**Exercise directions**
Within the entries below, find the portion that opens with the line containing "camera: 65 degrees left, 15 degrees down" and closes with the line containing "(928, 179) = (512, 73): orange". Retype that portion exactly and only.

**Provided material**
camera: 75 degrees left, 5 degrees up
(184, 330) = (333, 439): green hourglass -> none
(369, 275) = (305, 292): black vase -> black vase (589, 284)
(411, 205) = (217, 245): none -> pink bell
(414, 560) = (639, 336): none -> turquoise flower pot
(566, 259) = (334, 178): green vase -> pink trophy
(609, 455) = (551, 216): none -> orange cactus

--

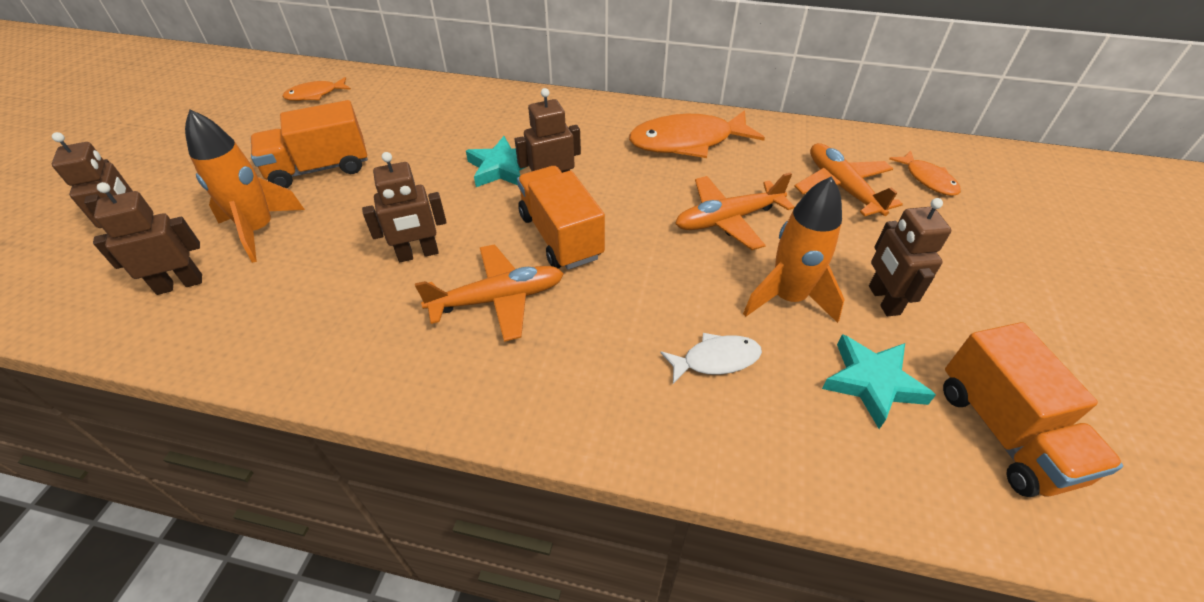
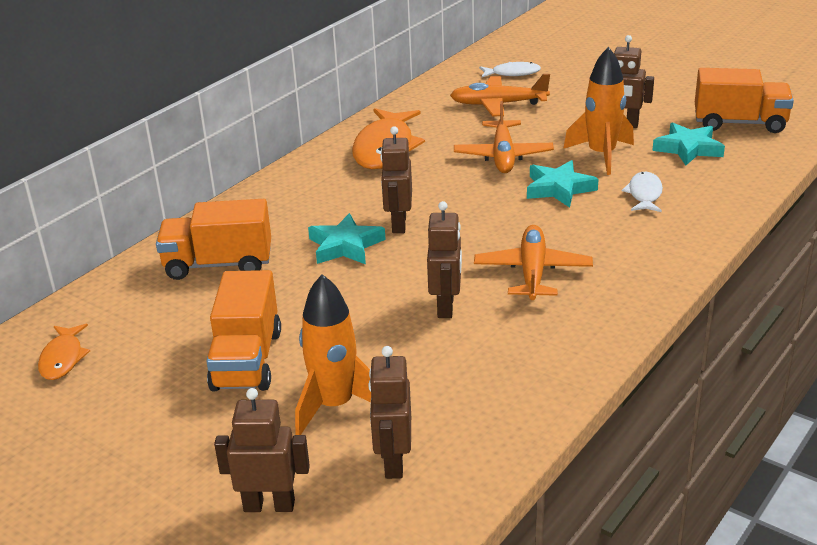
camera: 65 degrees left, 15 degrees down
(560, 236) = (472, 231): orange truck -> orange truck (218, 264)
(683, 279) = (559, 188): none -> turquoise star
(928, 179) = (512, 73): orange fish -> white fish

**Response below**
camera: 65 degrees left, 15 degrees down
(560, 236) = (472, 231): orange truck -> orange truck (218, 264)
(683, 279) = (559, 188): none -> turquoise star
(928, 179) = (512, 73): orange fish -> white fish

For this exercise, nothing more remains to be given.